(Records for this exercise begins)

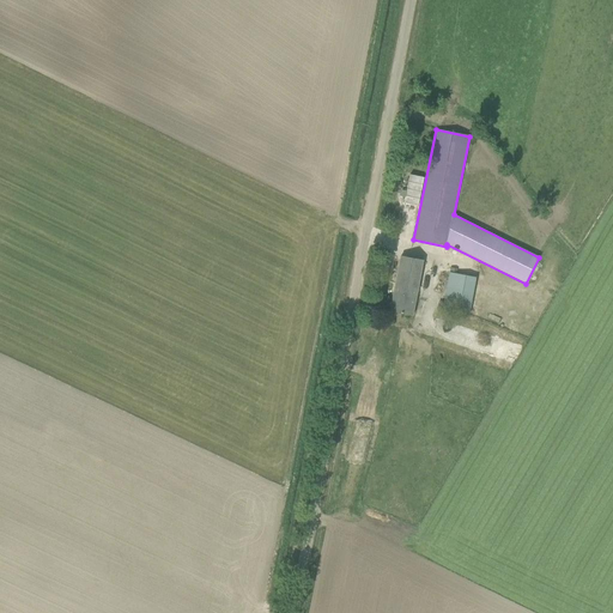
[(398,213),(396,217),(387,216),(384,225),(395,226),(395,223),(400,223),(400,224),(408,225),(411,216),(398,213)]
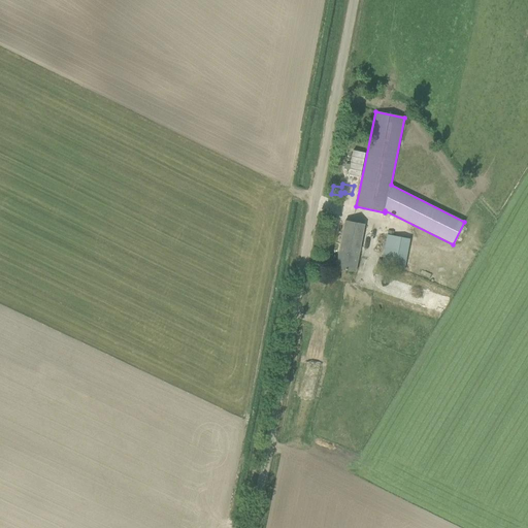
[(336,268),(345,270),(355,271),(363,224),(344,221),(336,268)]
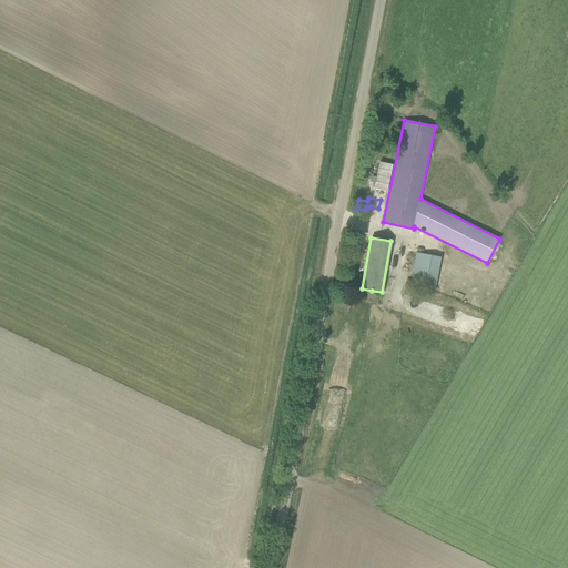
[(409,287),(434,292),(440,257),(416,253),(409,287)]
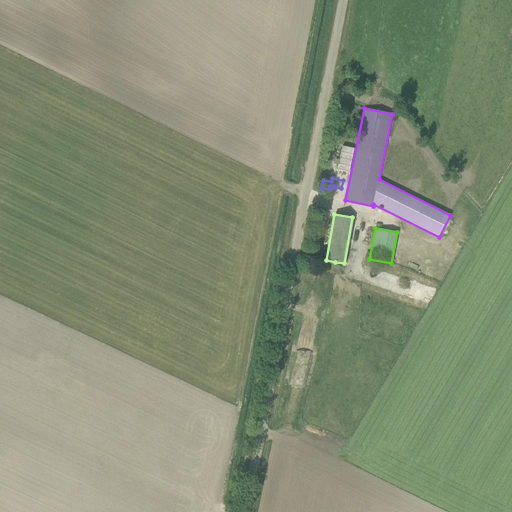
[(425,300),(426,291),(416,289),(414,299),(425,300)]
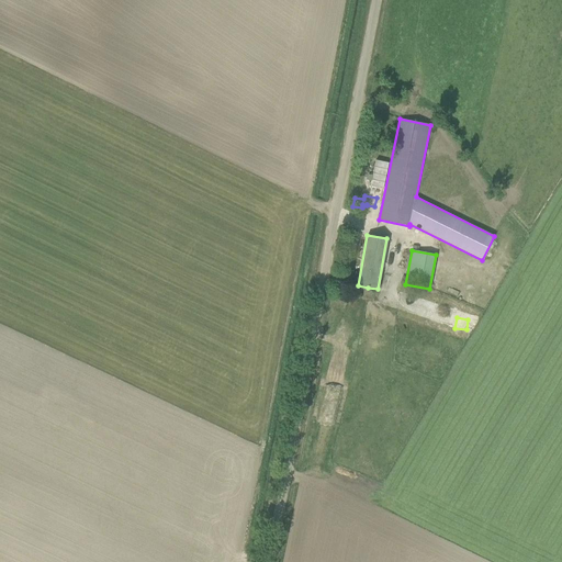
All buildings are outlined.
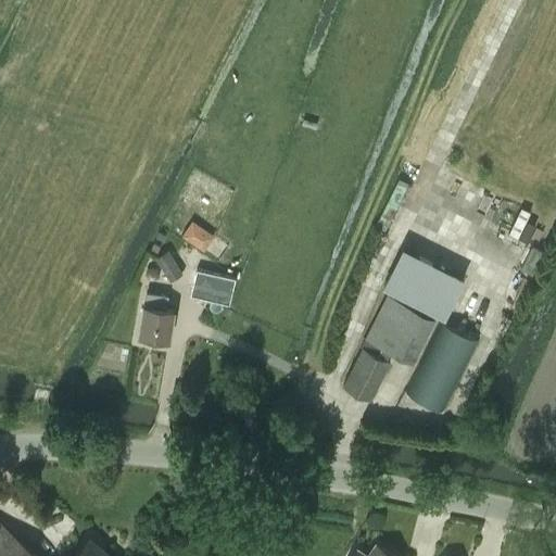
[(192,220),(181,236),(204,251),(214,236),(192,220)]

(Records for this exercise ends)

> **Exercise description**: Reproduce each record from above exactly; pictures do not belong in the copy.

> **Task response**:
[(398,213),(396,217),(387,216),(384,225),(395,226),(395,223),(400,223),(400,224),(408,225),(411,216),(398,213)]
[(336,268),(345,270),(355,271),(363,224),(344,221),(336,268)]
[(409,287),(434,292),(440,257),(416,253),(409,287)]
[(425,300),(426,291),(416,289),(414,299),(425,300)]
All buildings are outlined.
[(192,220),(181,236),(204,251),(214,236),(192,220)]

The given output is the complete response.